Task objective: The response should consist of every line below, restated exactly, with no pictures.

Available data:
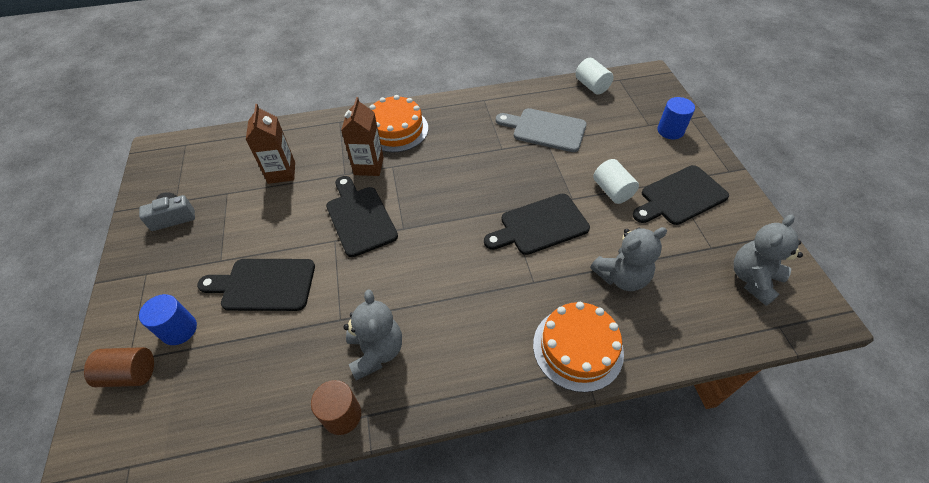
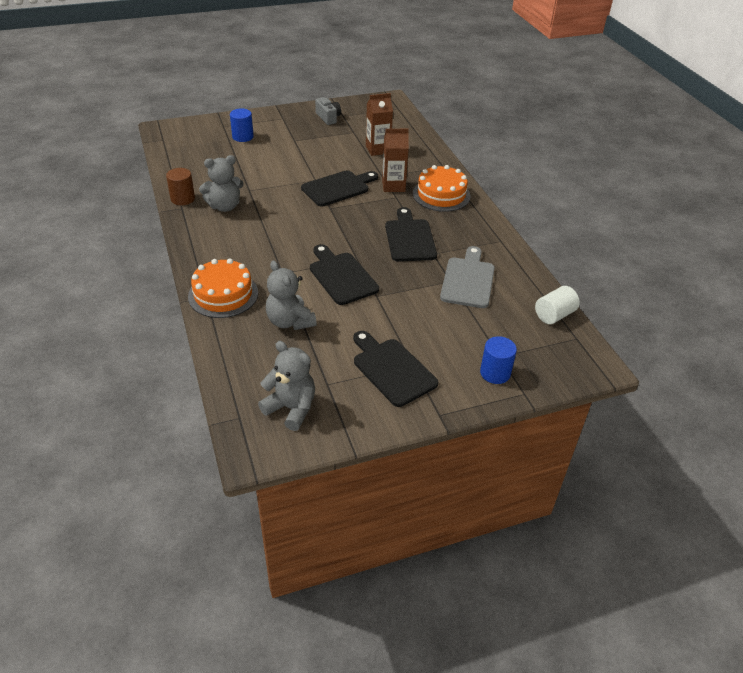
camera: 80 degrees right, 10 degrees down
(130, 374) = (215, 128): brown cylinder -> none
(264, 285) = (275, 159): black cutting board -> black cutting board (409, 238)
(612, 191) = (391, 322): white cylinder -> none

Task answer:
camera: 80 degrees right, 10 degrees down
(130, 374) = (215, 128): brown cylinder -> none
(264, 285) = (275, 159): black cutting board -> black cutting board (409, 238)
(612, 191) = (391, 322): white cylinder -> none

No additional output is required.